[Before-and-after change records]
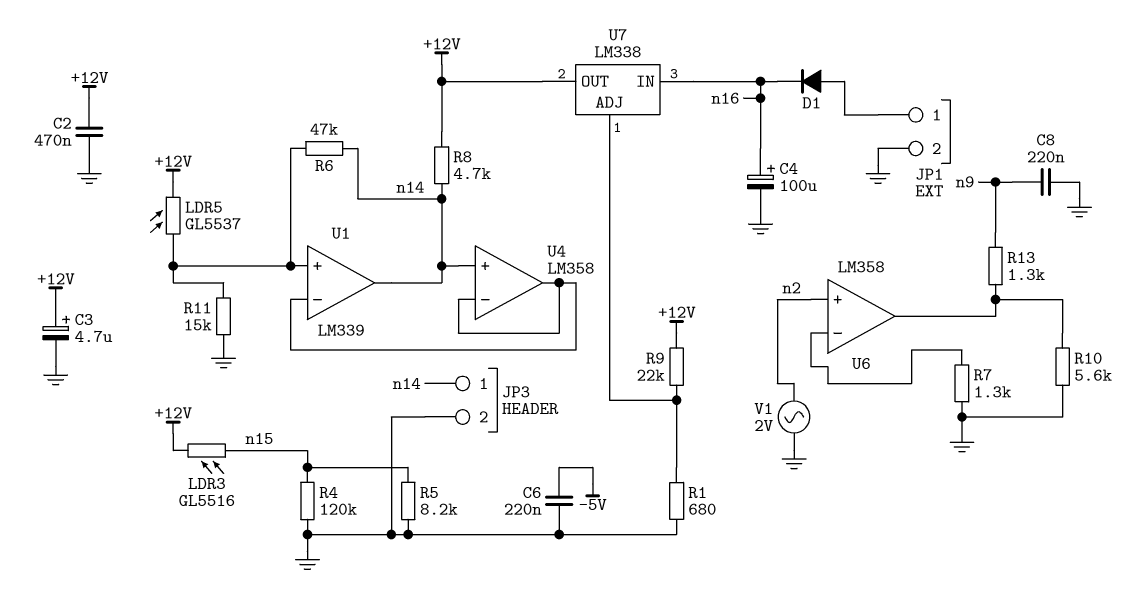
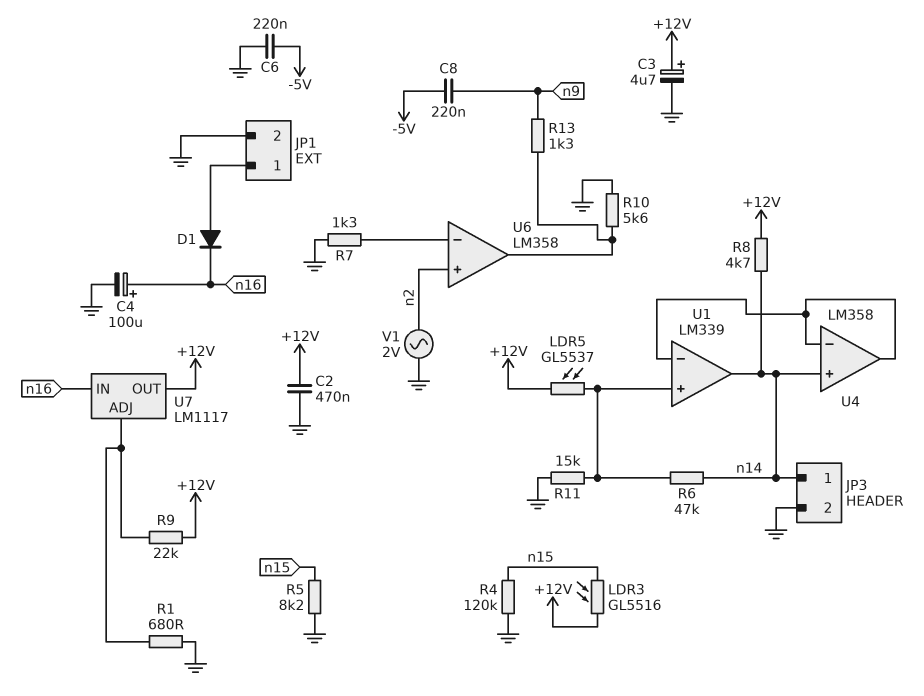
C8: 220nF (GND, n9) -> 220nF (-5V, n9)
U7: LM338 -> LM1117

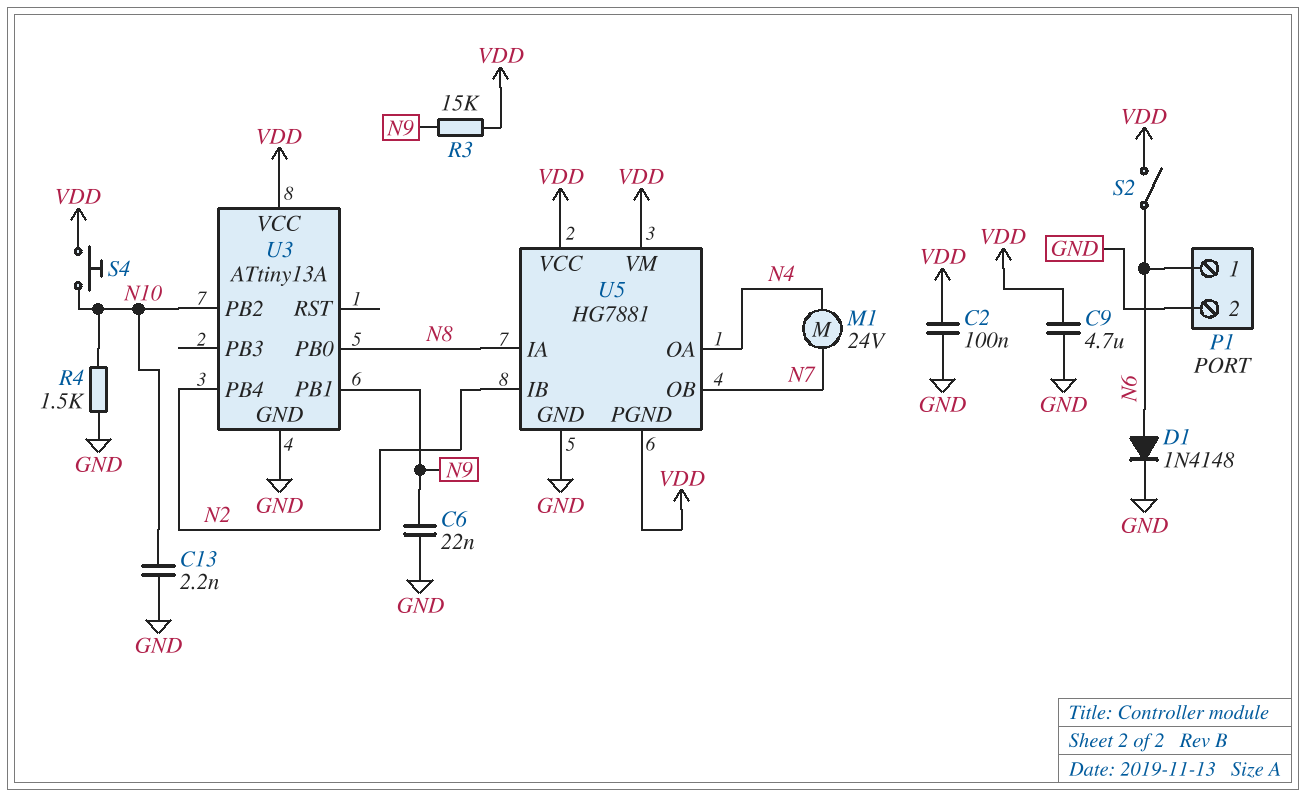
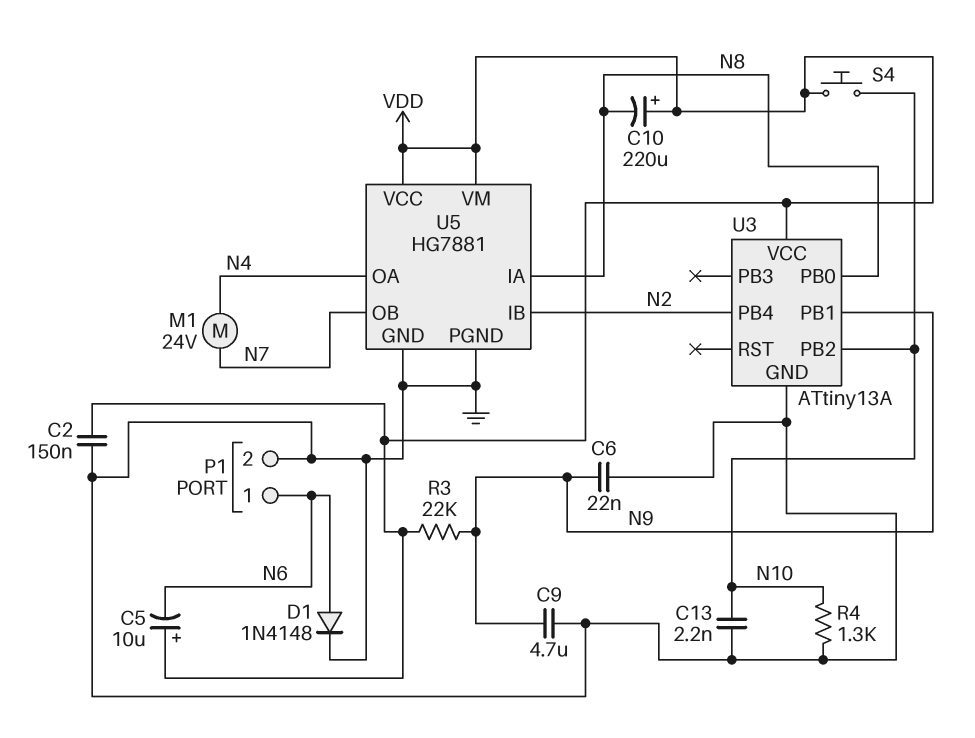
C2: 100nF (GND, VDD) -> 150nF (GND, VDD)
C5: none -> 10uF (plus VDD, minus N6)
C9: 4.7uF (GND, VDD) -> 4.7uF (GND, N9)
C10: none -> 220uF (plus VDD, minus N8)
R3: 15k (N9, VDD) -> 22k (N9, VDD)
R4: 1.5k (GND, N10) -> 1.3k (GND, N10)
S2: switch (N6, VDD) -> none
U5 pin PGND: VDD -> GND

Work task. Once the pictures are set aside, repeat the remaining data word for word.

Solution to this problem.
C8: 220nF (GND, n9) -> 220nF (-5V, n9)
U7: LM338 -> LM1117

C2: 100nF (GND, VDD) -> 150nF (GND, VDD)
C5: none -> 10uF (plus VDD, minus N6)
C9: 4.7uF (GND, VDD) -> 4.7uF (GND, N9)
C10: none -> 220uF (plus VDD, minus N8)
R3: 15k (N9, VDD) -> 22k (N9, VDD)
R4: 1.5k (GND, N10) -> 1.3k (GND, N10)
S2: switch (N6, VDD) -> none
U5 pin PGND: VDD -> GND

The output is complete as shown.